» AIM OF THE EXERCISE
Copy out each line of the material in which the word "plate" can be found.

» RECORDS FOR PROCESSING
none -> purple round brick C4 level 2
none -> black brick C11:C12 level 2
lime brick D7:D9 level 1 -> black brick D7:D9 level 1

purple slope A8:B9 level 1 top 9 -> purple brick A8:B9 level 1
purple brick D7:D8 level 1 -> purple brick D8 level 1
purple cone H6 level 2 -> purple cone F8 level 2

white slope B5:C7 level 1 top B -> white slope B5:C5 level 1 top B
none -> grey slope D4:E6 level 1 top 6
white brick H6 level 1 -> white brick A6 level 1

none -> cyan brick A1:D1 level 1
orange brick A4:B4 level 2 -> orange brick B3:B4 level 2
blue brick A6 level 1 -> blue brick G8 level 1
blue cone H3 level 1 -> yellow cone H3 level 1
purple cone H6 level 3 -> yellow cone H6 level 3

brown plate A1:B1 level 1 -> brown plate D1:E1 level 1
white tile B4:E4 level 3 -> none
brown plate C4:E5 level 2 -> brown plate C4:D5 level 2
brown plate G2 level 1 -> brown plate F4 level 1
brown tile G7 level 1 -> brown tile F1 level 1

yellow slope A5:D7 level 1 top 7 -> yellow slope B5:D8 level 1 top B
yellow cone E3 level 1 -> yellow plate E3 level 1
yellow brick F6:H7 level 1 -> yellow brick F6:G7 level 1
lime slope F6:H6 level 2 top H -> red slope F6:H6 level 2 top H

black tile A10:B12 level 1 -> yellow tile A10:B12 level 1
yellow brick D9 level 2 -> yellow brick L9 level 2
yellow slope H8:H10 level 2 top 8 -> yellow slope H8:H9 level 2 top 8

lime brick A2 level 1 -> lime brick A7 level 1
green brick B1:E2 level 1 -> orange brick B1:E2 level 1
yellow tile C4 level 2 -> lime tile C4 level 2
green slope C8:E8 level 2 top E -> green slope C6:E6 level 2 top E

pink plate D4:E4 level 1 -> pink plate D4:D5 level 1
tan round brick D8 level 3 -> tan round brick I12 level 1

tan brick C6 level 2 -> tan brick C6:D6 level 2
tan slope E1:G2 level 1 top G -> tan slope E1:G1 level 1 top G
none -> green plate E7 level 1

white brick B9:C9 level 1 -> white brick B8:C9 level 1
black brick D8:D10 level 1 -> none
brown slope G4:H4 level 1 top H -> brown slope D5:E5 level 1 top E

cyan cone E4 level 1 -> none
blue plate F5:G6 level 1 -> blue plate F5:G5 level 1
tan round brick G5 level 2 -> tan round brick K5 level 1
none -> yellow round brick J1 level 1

» WRITTEN SOLUTION
brown plate A1:B1 level 1 -> brown plate D1:E1 level 1
brown plate C4:E5 level 2 -> brown plate C4:D5 level 2
brown plate G2 level 1 -> brown plate F4 level 1
yellow cone E3 level 1 -> yellow plate E3 level 1
pink plate D4:E4 level 1 -> pink plate D4:D5 level 1
none -> green plate E7 level 1
blue plate F5:G6 level 1 -> blue plate F5:G5 level 1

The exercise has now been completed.